Aim of the task:
Gather all lines from the material that contain the word "yellow".

Data provided:
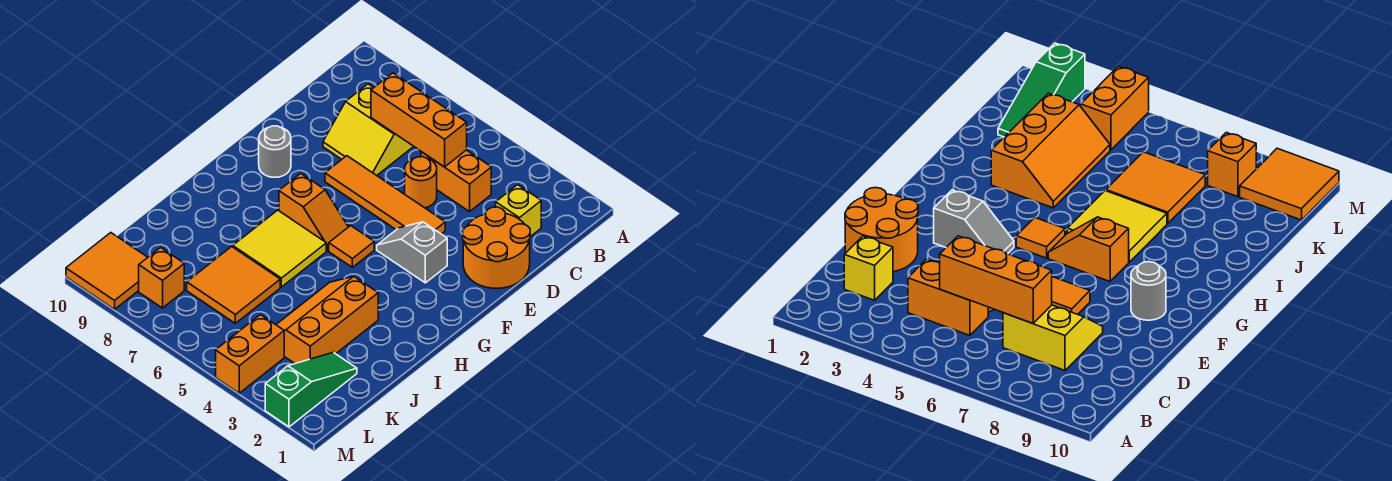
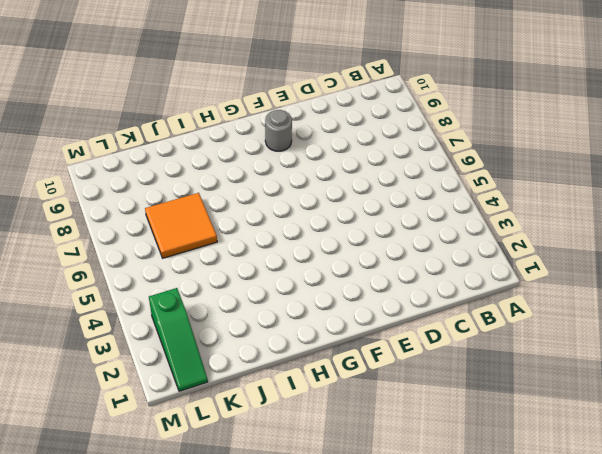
green slope L1:L3 level 1 top 3 -> green slope K2:M2 level 1 top M
none -> yellow brick C2 level 1
none -> orange brick C4:C5 level 1
none -> yellow slope C7:D8 level 1 top C

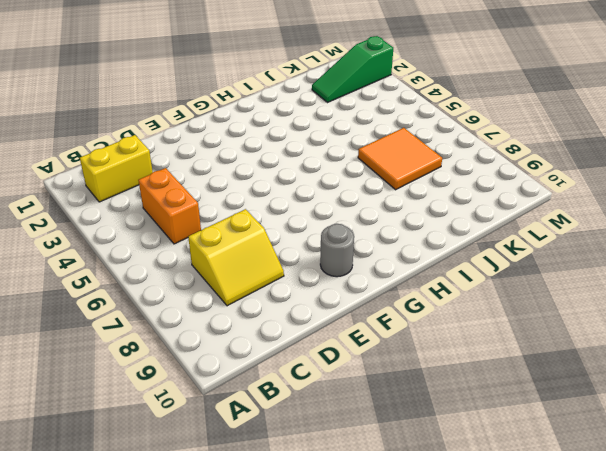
yellow brick B2:C2 level 1 -> yellow brick C2 level 1
yellow slope C7:D8 level 1 top 7 -> yellow slope C7:D8 level 1 top C
none -> orange round brick D1:E2 level 1
none -> orange round brick D5 level 1
none -> orange tile E4:E7 level 1

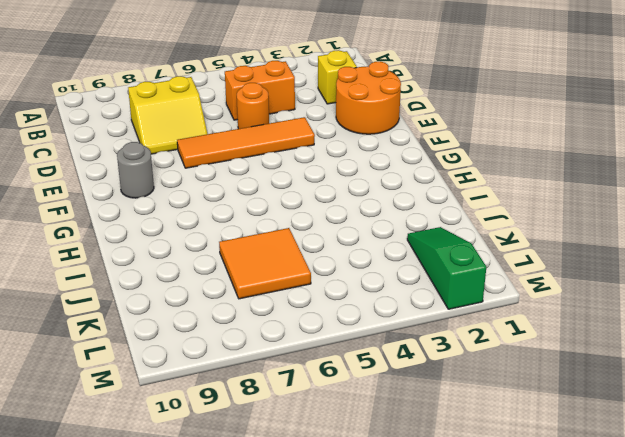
none -> grey slope F3:F4 level 1 top 3
none -> orange tile G5 level 1
none -> orange slope G6:G7 level 1 top 7

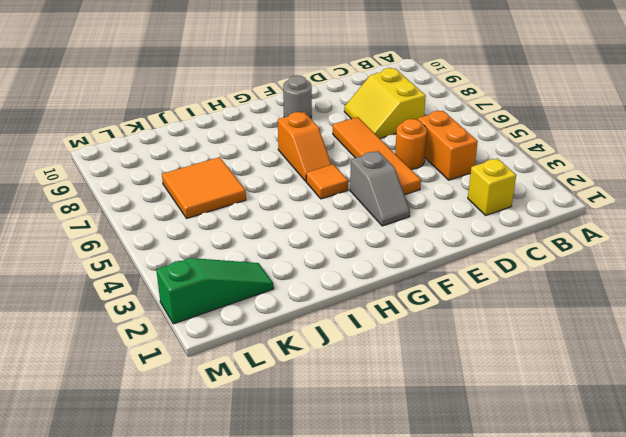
grey slope F3:F4 level 1 top 4 -> grey slope F3:F4 level 1 top 3
none -> orange round brick D1:E2 level 1
none -> yellow tile H6:I7 level 1
none -> orange slope I3:K4 level 1 top 3

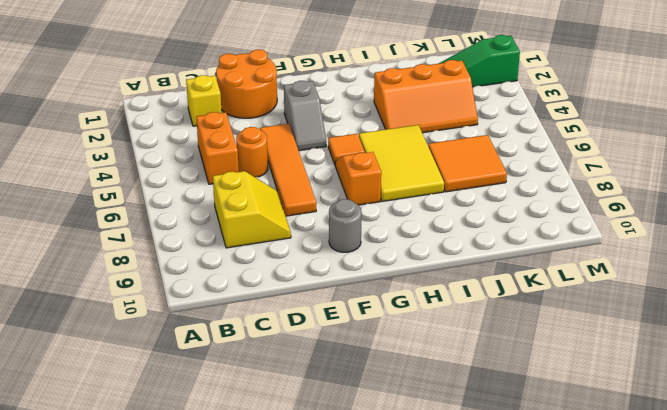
yellow tile H5:I7 level 1 -> yellow tile H6:I7 level 1
none -> orange brick L4:M4 level 1
none -> orange brick L8 level 1
none -> orange tile L9:M10 level 1

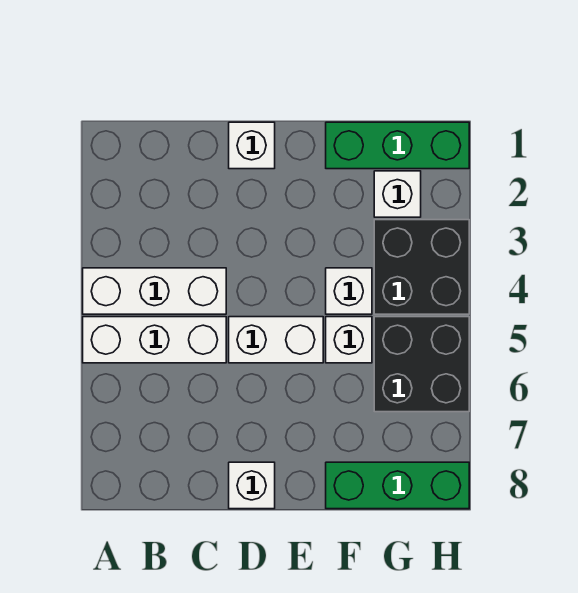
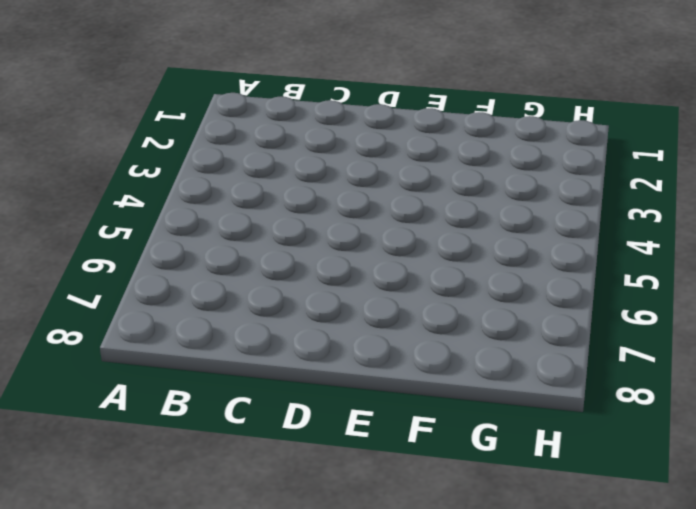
none -> white brick A4:C4 level 1
none -> white brick A5:C5 level 1
none -> white brick D1 level 1

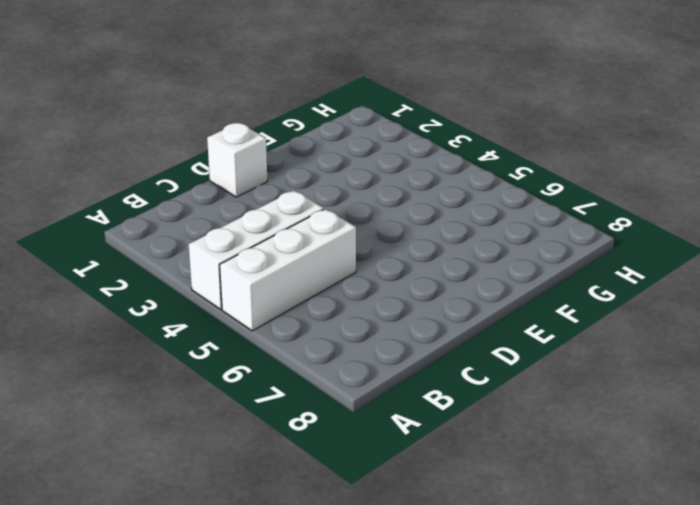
none -> white brick D5:E5 level 1
none -> white brick D8 level 1
none -> green brick F1:H1 level 1

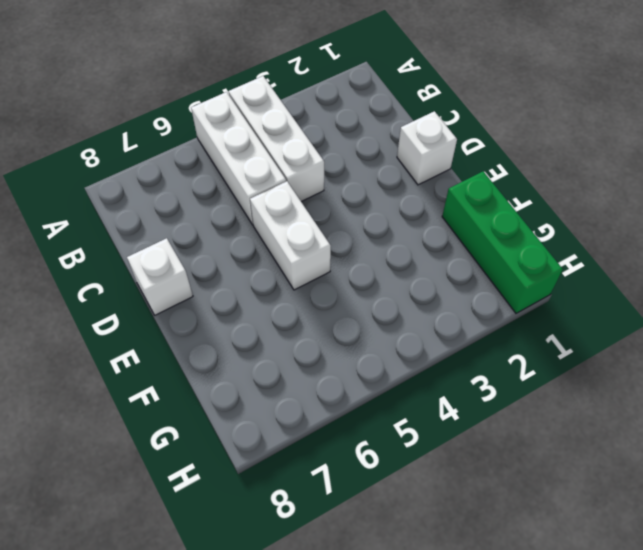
none -> white brick F4 level 1
none -> white brick F5 level 1
none -> green brick F8:H8 level 1

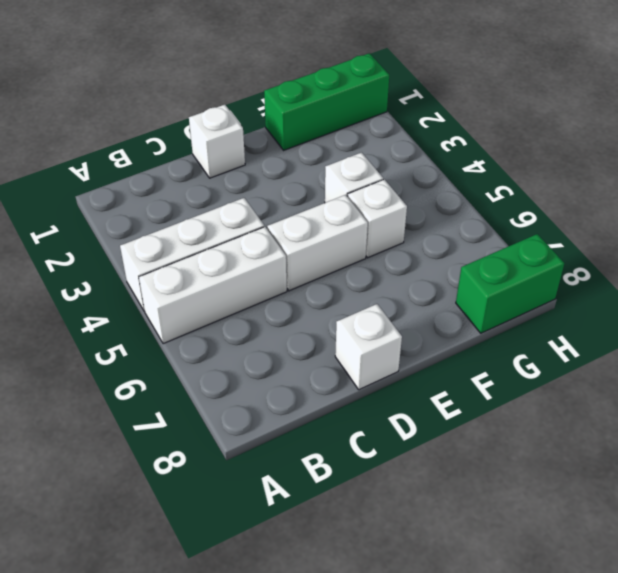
green brick G8:H8 level 1 -> green brick F8:H8 level 1
none -> white brick G2 level 1
none -> black brick G3:H4 level 1
none -> black brick G5:H6 level 1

Exercise solution:
none -> yellow brick C2 level 1
none -> yellow slope C7:D8 level 1 top C
yellow brick B2:C2 level 1 -> yellow brick C2 level 1
yellow slope C7:D8 level 1 top 7 -> yellow slope C7:D8 level 1 top C
none -> yellow tile H6:I7 level 1
yellow tile H5:I7 level 1 -> yellow tile H6:I7 level 1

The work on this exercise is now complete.